Do this: Reproduce every one of the records below word for word, omitting the pictures.
— START Data for this exercise —
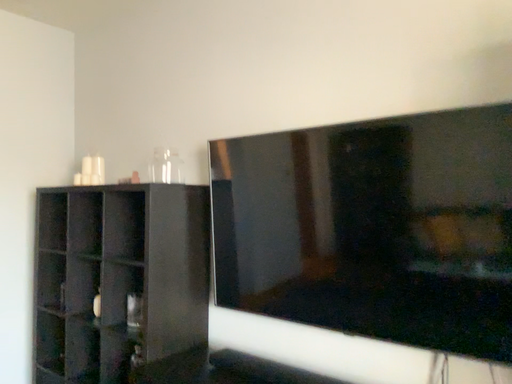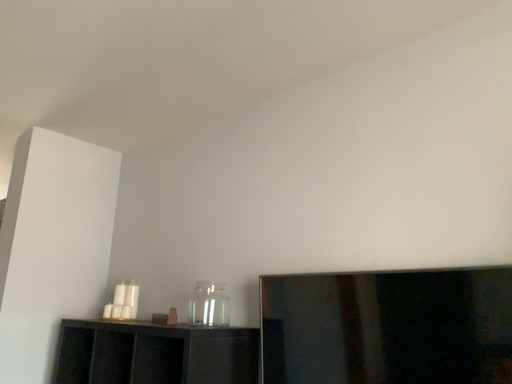
Question: How did the camera likely rotate when shooting the video?

Choices:
 (A) rotated upward
 (B) rotated downward

Answer: (A)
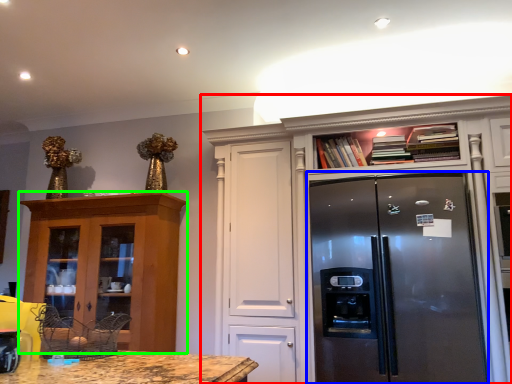
Question: Which object is the farthest from cabinetry (highlighted by a red box)? Choose among these: refrigerator (highlighted by a blue box) or cabinetry (highlighted by a green box).

Choices:
 (A) refrigerator
 (B) cabinetry

Answer: (B)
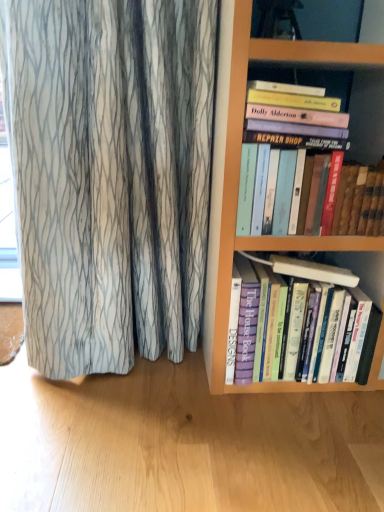
Question: Looking at the image, does hardcover books at upper right, marked as the 2th book in a bottom-to-top arrangement, seem bigger or smaller compared to purple hardcover book at center, the first book positioned from the bottom?

Choices:
 (A) small
 (B) big

Answer: (A)

Question: Is hardcover books at upper right, which is the first book in top-to-bottom order, in front of or behind purple hardcover book at center, the second book when ordered from top to bottom, in the image?

Choices:
 (A) behind
 (B) front

Answer: (B)

Question: Considering the positions of point (360, 222) and point (370, 356), is point (360, 222) closer or farther from the camera than point (370, 356)?

Choices:
 (A) farther
 (B) closer

Answer: (B)

Question: Would you say purple hardcover book at center, the second book when ordered from top to bottom, is inside or outside hardcover books at upper right, marked as the 2th book in a bottom-to-top arrangement?

Choices:
 (A) outside
 (B) inside

Answer: (A)

Question: Based on their positions, is purple hardcover book at center, the second book when ordered from top to bottom, located to the left or right of hardcover books at upper right, marked as the 2th book in a bottom-to-top arrangement?

Choices:
 (A) right
 (B) left

Answer: (B)

Question: From a real-world perspective, is purple hardcover book at center, the second book when ordered from top to bottom, positioned above or below hardcover books at upper right, which is the first book in top-to-bottom order?

Choices:
 (A) below
 (B) above

Answer: (A)

Question: Looking at the image, does purple hardcover book at center, the second book when ordered from top to bottom, seem bigger or smaller compared to hardcover books at upper right, marked as the 2th book in a bottom-to-top arrangement?

Choices:
 (A) small
 (B) big

Answer: (B)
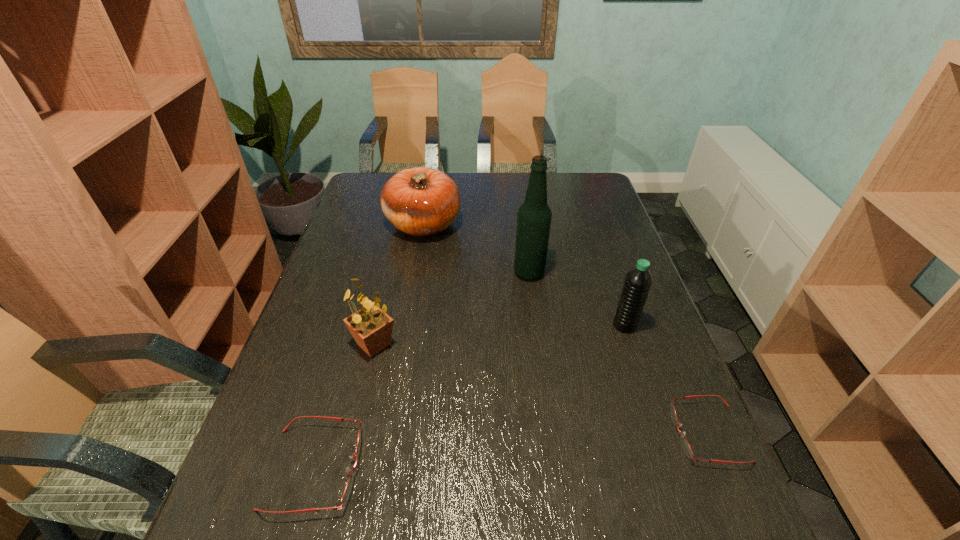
— END Data for this exercise —
Final result:
Question: How did the camera likely rotate when shooting the video?

Choices:
 (A) rotated upward
 (B) rotated downward

Answer: (A)
Question: Which object is the farthest from cabinetry (highlighted by a red box)? Choose among these: refrigerator (highlighted by a blue box) or cabinetry (highlighted by a green box).

Choices:
 (A) refrigerator
 (B) cabinetry

Answer: (B)
Question: Looking at the image, does hardcover books at upper right, marked as the 2th book in a bottom-to-top arrangement, seem bigger or smaller compared to purple hardcover book at center, the first book positioned from the bottom?

Choices:
 (A) small
 (B) big

Answer: (A)

Question: Is hardcover books at upper right, which is the first book in top-to-bottom order, in front of or behind purple hardcover book at center, the second book when ordered from top to bottom, in the image?

Choices:
 (A) behind
 (B) front

Answer: (B)

Question: Considering the positions of point (360, 222) and point (370, 356), is point (360, 222) closer or farther from the camera than point (370, 356)?

Choices:
 (A) farther
 (B) closer

Answer: (B)

Question: Would you say purple hardcover book at center, the second book when ordered from top to bottom, is inside or outside hardcover books at upper right, marked as the 2th book in a bottom-to-top arrangement?

Choices:
 (A) outside
 (B) inside

Answer: (A)

Question: Based on their positions, is purple hardcover book at center, the second book when ordered from top to bottom, located to the left or right of hardcover books at upper right, marked as the 2th book in a bottom-to-top arrangement?

Choices:
 (A) right
 (B) left

Answer: (B)

Question: From a real-world perspective, is purple hardcover book at center, the second book when ordered from top to bottom, positioned above or below hardcover books at upper right, which is the first book in top-to-bottom order?

Choices:
 (A) below
 (B) above

Answer: (A)

Question: Looking at the image, does purple hardcover book at center, the second book when ordered from top to bottom, seem bigger or smaller compared to hardcover books at upper right, marked as the 2th book in a bottom-to-top arrangement?

Choices:
 (A) small
 (B) big

Answer: (B)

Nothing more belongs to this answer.